Data excerpts -

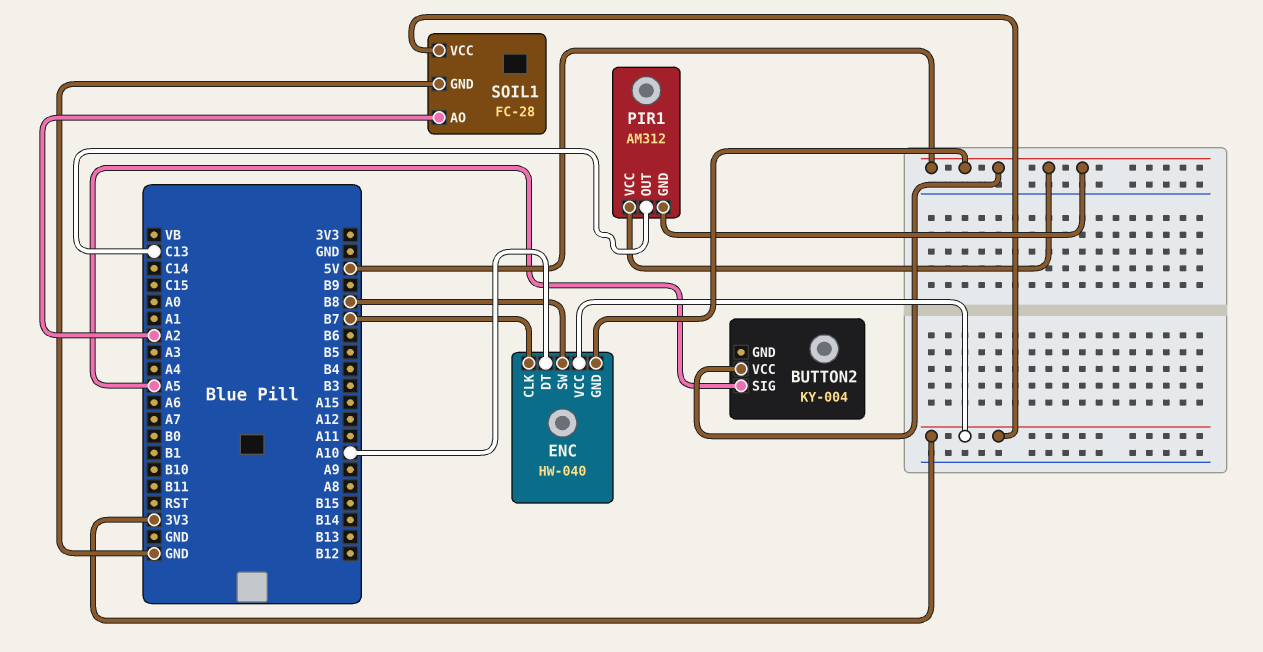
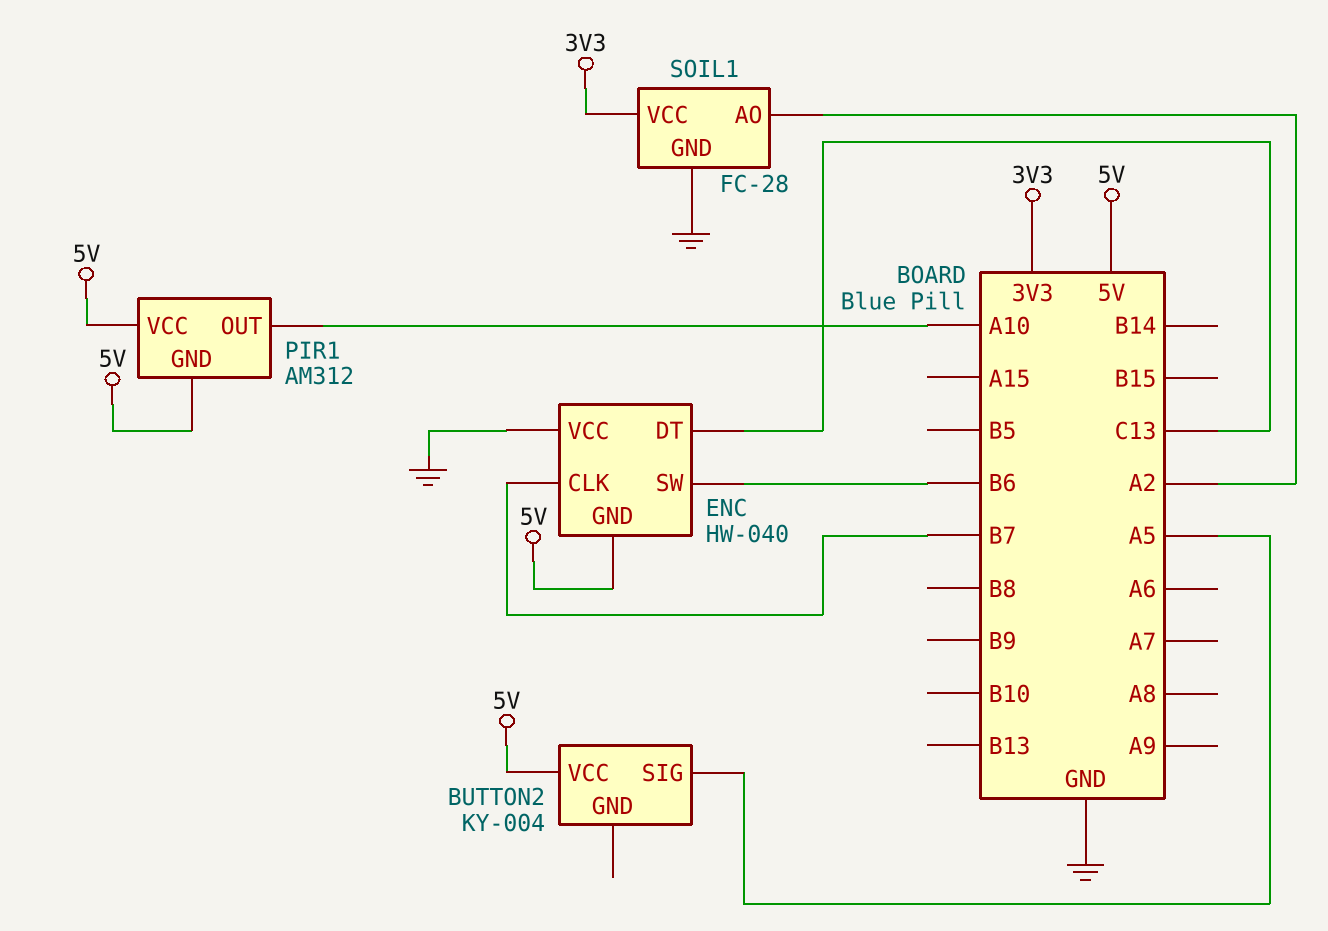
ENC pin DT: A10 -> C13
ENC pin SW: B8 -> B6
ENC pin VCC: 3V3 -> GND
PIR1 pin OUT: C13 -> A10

* * *

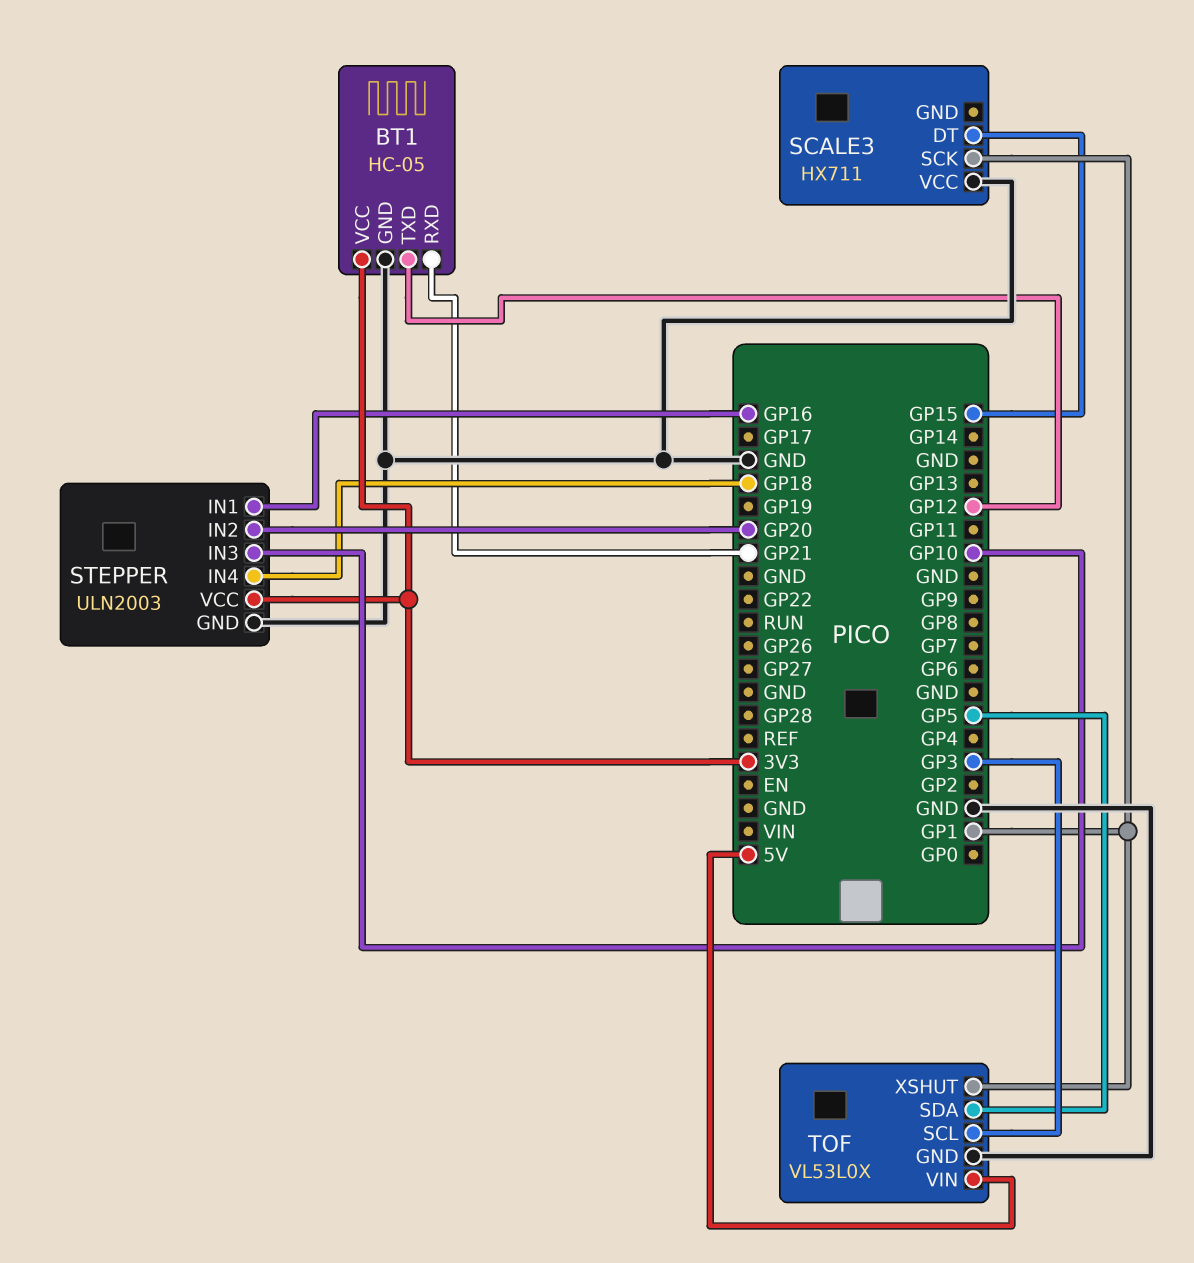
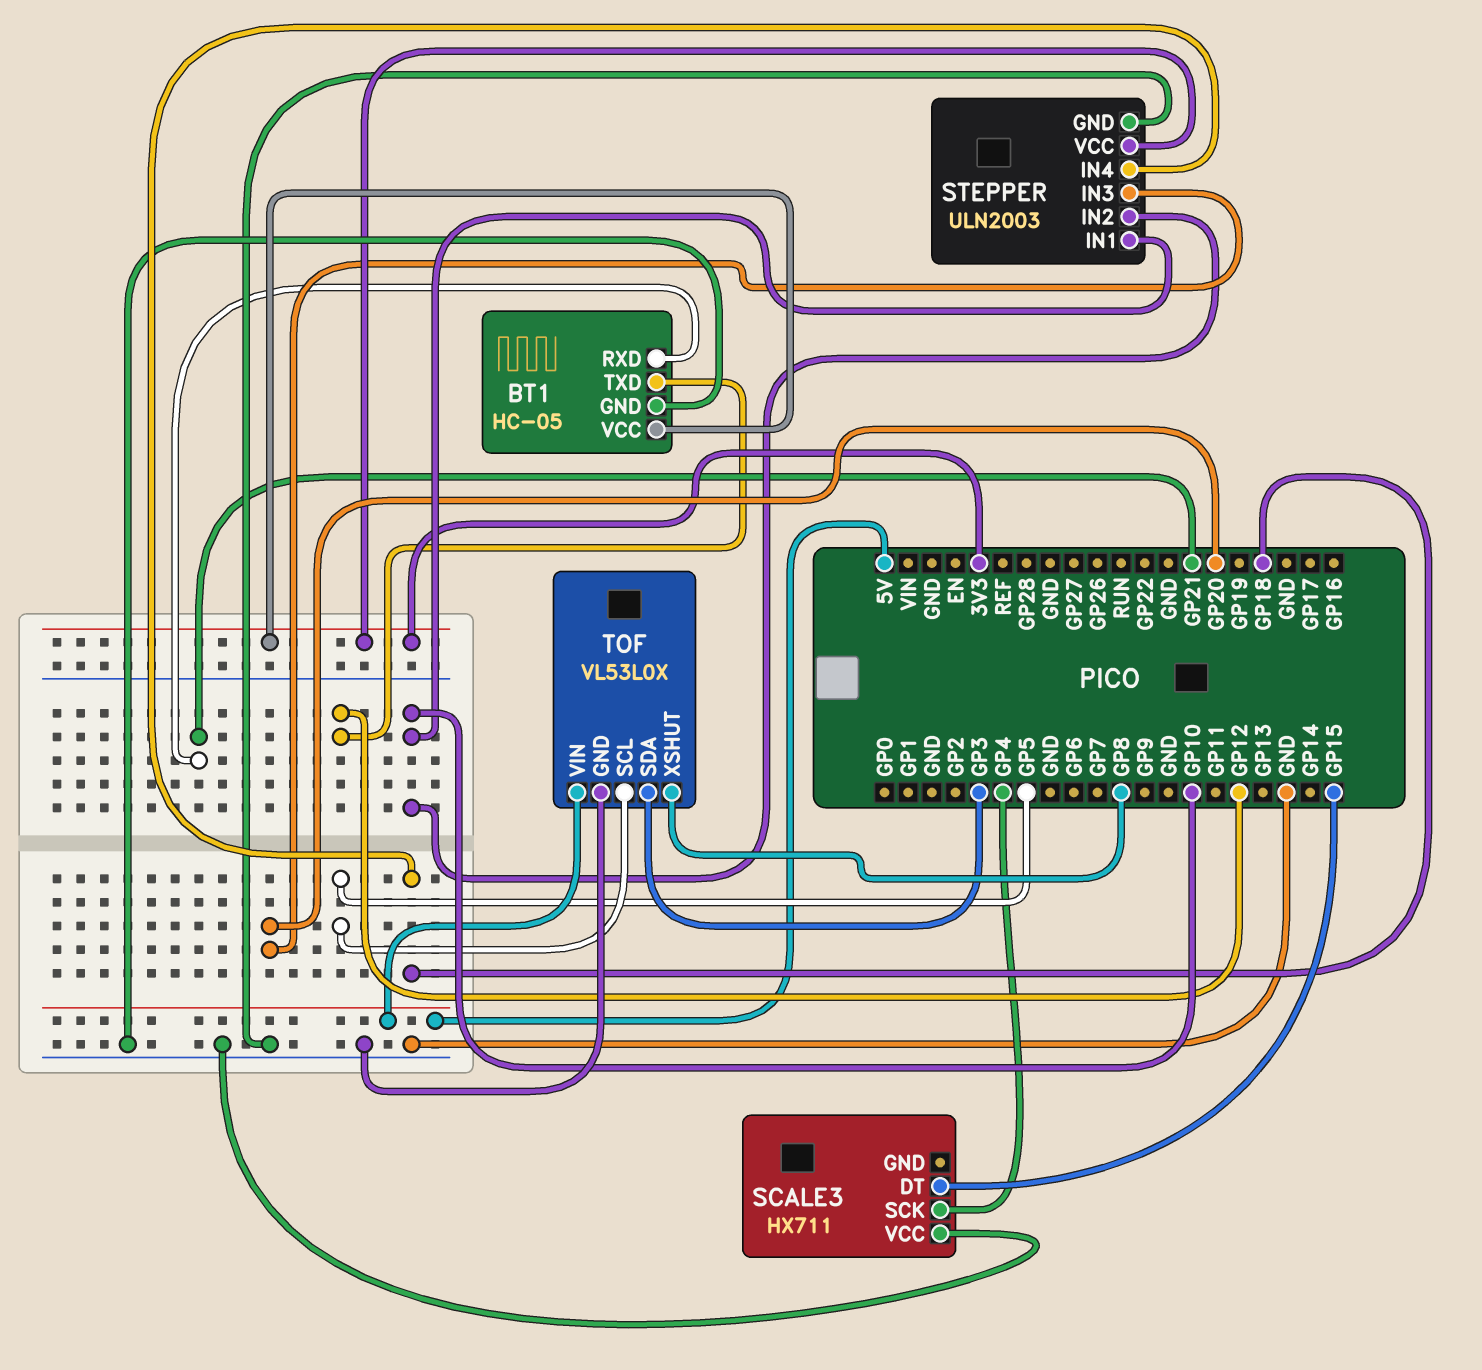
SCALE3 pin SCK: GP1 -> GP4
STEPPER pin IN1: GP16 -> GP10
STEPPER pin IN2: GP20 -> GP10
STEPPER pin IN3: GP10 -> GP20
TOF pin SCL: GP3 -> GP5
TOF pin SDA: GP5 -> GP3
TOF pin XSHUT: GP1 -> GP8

About this exercise -
Return every line of the entries above that the string "STEPPER" appears in.

Written solution -
STEPPER pin IN1: GP16 -> GP10
STEPPER pin IN2: GP20 -> GP10
STEPPER pin IN3: GP10 -> GP20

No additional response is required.